== DATASET ==

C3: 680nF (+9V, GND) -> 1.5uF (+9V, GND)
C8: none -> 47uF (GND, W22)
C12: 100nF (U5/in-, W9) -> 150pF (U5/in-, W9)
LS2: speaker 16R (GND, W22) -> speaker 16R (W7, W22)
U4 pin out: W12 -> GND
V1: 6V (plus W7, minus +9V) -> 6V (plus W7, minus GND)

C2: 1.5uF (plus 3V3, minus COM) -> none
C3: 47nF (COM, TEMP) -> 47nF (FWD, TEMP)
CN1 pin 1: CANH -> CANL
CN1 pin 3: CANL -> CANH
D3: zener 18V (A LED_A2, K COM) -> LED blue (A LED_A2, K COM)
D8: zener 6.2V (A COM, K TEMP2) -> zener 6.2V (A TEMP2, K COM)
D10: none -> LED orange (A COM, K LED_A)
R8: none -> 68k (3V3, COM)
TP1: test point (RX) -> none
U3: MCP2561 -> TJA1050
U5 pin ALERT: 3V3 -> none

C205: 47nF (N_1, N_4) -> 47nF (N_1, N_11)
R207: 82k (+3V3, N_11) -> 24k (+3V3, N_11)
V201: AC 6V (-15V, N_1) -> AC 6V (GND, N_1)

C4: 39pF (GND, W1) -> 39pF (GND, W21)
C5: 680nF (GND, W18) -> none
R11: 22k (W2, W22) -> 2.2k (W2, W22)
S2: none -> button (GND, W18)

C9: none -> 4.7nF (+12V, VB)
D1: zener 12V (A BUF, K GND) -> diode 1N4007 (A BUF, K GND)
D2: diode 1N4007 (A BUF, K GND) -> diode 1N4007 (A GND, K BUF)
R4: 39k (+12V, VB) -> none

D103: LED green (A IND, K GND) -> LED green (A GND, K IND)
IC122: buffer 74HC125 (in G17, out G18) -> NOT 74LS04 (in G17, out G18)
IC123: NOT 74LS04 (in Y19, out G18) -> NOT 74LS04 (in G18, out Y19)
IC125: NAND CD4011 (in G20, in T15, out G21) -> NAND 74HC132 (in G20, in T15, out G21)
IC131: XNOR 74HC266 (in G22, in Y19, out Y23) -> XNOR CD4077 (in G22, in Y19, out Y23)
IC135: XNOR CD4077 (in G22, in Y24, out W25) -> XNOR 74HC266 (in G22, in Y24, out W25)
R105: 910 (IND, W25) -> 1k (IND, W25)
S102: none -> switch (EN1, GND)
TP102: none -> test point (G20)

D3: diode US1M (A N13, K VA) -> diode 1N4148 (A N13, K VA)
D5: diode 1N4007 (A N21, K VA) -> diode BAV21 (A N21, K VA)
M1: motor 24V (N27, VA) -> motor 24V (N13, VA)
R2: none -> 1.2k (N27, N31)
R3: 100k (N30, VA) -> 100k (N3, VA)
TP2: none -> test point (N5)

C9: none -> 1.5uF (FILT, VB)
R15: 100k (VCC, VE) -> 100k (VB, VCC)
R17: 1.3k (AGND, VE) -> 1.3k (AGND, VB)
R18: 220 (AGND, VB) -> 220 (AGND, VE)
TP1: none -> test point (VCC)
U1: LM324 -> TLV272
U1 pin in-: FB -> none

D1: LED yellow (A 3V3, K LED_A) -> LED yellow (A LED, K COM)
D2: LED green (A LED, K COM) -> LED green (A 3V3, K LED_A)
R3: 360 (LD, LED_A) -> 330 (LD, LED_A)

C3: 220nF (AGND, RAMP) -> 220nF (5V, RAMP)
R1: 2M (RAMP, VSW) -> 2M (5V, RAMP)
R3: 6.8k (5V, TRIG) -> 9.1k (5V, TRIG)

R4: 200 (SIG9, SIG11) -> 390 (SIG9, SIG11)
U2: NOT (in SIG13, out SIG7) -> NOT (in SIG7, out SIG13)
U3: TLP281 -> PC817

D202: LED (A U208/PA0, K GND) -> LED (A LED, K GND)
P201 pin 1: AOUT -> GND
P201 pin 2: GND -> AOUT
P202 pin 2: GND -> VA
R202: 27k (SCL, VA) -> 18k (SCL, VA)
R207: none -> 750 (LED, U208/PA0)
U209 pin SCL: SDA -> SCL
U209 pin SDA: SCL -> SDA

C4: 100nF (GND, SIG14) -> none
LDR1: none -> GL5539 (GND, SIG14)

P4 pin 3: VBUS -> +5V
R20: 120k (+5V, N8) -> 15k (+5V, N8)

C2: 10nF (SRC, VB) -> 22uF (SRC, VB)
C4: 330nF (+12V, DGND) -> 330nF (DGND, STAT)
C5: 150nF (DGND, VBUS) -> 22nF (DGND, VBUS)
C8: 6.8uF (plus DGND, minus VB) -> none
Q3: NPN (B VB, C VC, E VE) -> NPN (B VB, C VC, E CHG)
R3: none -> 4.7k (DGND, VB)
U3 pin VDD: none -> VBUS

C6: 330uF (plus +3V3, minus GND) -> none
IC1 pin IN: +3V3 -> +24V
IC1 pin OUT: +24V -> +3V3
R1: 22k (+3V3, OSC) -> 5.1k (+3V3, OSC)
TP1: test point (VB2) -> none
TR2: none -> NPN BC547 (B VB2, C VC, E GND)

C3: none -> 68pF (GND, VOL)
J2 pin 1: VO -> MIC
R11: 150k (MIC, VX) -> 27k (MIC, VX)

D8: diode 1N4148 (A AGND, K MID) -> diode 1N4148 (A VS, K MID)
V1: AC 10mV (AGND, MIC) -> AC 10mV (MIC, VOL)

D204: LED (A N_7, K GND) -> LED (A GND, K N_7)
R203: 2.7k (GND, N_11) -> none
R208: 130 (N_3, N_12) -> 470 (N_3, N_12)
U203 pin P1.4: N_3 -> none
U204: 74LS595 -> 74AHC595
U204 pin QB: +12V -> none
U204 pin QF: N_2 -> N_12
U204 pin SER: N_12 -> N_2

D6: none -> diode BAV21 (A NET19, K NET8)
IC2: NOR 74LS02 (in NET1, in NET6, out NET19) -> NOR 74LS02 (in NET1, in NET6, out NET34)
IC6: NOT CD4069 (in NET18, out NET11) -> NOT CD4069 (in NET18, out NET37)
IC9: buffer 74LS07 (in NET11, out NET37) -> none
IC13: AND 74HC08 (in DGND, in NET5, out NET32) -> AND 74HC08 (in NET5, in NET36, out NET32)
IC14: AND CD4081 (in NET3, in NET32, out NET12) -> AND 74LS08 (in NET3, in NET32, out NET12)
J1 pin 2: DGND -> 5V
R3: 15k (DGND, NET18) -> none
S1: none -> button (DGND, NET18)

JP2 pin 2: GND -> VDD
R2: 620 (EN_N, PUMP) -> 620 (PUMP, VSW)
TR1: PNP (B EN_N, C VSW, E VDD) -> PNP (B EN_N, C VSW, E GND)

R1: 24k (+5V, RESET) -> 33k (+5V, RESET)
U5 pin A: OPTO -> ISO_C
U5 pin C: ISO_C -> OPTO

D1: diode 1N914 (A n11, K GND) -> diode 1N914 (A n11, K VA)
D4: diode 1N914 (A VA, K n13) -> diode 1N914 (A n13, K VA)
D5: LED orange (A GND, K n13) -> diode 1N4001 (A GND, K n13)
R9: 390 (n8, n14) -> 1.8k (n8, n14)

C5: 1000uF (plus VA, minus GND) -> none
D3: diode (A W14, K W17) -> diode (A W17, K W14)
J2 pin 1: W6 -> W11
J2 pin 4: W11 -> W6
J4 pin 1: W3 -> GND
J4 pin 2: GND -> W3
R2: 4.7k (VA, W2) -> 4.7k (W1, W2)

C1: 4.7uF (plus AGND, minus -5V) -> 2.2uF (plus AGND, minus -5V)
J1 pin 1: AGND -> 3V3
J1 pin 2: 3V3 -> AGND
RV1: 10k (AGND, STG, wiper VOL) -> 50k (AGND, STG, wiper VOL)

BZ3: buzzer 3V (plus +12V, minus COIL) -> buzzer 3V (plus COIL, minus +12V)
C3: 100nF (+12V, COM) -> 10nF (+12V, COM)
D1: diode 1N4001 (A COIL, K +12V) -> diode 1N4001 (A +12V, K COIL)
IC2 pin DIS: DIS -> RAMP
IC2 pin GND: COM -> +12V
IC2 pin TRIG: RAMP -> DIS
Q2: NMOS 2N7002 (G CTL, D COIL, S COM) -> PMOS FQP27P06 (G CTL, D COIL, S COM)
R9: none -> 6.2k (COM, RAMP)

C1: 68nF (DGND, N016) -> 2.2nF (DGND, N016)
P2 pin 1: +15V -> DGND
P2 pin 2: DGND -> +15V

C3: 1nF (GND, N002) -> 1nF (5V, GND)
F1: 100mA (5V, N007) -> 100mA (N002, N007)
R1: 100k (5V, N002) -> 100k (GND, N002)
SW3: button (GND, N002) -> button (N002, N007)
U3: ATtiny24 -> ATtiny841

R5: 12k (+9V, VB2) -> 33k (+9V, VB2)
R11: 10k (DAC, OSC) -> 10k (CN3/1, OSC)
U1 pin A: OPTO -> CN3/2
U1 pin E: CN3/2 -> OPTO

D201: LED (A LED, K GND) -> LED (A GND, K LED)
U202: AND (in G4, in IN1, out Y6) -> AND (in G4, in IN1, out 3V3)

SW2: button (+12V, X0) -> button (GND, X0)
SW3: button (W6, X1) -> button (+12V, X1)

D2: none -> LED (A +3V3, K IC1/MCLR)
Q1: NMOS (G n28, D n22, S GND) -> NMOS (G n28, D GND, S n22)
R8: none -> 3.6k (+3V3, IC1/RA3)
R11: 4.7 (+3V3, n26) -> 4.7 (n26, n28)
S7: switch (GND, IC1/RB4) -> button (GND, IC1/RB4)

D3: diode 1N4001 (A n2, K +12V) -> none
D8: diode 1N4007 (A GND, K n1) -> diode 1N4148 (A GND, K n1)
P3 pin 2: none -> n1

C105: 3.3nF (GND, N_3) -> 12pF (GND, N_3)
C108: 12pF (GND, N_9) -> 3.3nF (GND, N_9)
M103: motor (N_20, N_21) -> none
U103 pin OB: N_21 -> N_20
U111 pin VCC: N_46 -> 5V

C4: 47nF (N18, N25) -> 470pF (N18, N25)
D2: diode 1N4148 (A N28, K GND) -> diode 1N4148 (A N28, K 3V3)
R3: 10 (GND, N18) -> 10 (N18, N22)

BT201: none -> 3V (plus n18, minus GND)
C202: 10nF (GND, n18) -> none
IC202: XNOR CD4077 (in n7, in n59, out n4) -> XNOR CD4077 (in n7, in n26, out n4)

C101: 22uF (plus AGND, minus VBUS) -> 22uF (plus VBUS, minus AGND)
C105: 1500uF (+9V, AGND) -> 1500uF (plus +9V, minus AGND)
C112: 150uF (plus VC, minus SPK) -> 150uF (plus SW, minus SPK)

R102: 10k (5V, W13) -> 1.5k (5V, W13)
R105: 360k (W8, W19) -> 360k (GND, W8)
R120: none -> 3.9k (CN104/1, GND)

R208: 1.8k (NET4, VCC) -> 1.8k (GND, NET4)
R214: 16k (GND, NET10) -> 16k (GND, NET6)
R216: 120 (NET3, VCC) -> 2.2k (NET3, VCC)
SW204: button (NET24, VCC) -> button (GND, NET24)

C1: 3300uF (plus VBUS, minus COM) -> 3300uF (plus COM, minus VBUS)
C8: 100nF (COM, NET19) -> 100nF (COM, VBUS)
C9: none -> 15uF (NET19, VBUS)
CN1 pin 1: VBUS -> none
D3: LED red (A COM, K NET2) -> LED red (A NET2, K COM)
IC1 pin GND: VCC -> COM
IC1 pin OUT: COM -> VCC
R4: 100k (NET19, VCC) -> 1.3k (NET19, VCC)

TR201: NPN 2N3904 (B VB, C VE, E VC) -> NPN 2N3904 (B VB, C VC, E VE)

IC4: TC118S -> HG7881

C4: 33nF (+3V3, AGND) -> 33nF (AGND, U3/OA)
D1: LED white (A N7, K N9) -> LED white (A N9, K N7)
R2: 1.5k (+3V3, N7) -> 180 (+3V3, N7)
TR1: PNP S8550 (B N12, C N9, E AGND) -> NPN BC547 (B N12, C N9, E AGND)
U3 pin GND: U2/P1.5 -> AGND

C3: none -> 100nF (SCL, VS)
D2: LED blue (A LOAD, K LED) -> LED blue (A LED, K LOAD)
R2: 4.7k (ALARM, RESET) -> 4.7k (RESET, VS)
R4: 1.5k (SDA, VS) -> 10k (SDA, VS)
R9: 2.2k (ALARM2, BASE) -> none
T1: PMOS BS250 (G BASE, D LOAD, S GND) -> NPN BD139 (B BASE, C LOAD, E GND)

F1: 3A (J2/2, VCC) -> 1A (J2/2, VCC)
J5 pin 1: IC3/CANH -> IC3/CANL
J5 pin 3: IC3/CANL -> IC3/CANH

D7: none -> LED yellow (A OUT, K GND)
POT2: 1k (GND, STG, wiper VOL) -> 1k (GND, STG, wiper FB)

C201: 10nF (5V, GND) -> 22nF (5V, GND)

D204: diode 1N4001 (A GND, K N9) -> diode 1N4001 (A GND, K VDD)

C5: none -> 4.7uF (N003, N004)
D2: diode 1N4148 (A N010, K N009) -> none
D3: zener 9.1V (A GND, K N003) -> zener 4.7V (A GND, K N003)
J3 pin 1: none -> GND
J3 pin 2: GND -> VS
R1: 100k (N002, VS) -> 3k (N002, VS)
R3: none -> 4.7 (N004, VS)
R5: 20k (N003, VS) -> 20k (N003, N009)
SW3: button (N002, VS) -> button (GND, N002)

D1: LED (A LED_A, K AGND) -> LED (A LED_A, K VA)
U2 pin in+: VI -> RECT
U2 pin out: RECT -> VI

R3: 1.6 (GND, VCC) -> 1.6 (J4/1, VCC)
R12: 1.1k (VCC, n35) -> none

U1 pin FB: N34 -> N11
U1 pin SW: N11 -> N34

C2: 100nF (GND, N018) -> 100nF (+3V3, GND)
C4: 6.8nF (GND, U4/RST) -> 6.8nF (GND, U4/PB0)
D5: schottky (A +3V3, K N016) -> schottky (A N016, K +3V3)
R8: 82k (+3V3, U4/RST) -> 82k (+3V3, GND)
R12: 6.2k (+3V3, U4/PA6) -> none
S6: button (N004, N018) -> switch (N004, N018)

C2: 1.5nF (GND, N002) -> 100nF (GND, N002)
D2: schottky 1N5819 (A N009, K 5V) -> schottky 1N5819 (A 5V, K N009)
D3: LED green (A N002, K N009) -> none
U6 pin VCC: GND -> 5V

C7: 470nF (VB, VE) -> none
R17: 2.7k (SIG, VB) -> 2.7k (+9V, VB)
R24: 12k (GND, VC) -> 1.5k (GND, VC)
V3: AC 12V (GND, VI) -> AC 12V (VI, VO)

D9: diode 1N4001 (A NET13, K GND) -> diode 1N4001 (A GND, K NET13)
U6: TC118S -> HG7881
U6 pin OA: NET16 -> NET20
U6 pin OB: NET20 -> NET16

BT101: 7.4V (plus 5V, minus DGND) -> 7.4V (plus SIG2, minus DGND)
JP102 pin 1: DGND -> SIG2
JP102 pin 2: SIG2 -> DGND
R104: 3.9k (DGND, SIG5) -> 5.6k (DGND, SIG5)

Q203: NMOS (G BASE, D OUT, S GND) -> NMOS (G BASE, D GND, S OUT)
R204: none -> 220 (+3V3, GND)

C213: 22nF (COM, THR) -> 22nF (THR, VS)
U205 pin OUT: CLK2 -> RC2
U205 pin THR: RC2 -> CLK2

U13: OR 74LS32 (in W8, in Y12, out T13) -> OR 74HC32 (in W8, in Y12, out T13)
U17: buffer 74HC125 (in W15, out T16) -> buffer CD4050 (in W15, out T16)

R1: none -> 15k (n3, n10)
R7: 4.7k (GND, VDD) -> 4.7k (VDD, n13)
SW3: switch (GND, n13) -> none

== PROMPT ==
Write down, word for word, the lines above from the one containing "V1: AC 10mV (AGND, MIC) -> AC 10mV (MIC, VOL)" through the one containing "C5: 1000uF (plus VA, minus GND) -> none", both ends included.

== ANSWER TO THIS EXERCISE ==
V1: AC 10mV (AGND, MIC) -> AC 10mV (MIC, VOL)

D204: LED (A N_7, K GND) -> LED (A GND, K N_7)
R203: 2.7k (GND, N_11) -> none
R208: 130 (N_3, N_12) -> 470 (N_3, N_12)
U203 pin P1.4: N_3 -> none
U204: 74LS595 -> 74AHC595
U204 pin QB: +12V -> none
U204 pin QF: N_2 -> N_12
U204 pin SER: N_12 -> N_2

D6: none -> diode BAV21 (A NET19, K NET8)
IC2: NOR 74LS02 (in NET1, in NET6, out NET19) -> NOR 74LS02 (in NET1, in NET6, out NET34)
IC6: NOT CD4069 (in NET18, out NET11) -> NOT CD4069 (in NET18, out NET37)
IC9: buffer 74LS07 (in NET11, out NET37) -> none
IC13: AND 74HC08 (in DGND, in NET5, out NET32) -> AND 74HC08 (in NET5, in NET36, out NET32)
IC14: AND CD4081 (in NET3, in NET32, out NET12) -> AND 74LS08 (in NET3, in NET32, out NET12)
J1 pin 2: DGND -> 5V
R3: 15k (DGND, NET18) -> none
S1: none -> button (DGND, NET18)

JP2 pin 2: GND -> VDD
R2: 620 (EN_N, PUMP) -> 620 (PUMP, VSW)
TR1: PNP (B EN_N, C VSW, E VDD) -> PNP (B EN_N, C VSW, E GND)

R1: 24k (+5V, RESET) -> 33k (+5V, RESET)
U5 pin A: OPTO -> ISO_C
U5 pin C: ISO_C -> OPTO

D1: diode 1N914 (A n11, K GND) -> diode 1N914 (A n11, K VA)
D4: diode 1N914 (A VA, K n13) -> diode 1N914 (A n13, K VA)
D5: LED orange (A GND, K n13) -> diode 1N4001 (A GND, K n13)
R9: 390 (n8, n14) -> 1.8k (n8, n14)

C5: 1000uF (plus VA, minus GND) -> none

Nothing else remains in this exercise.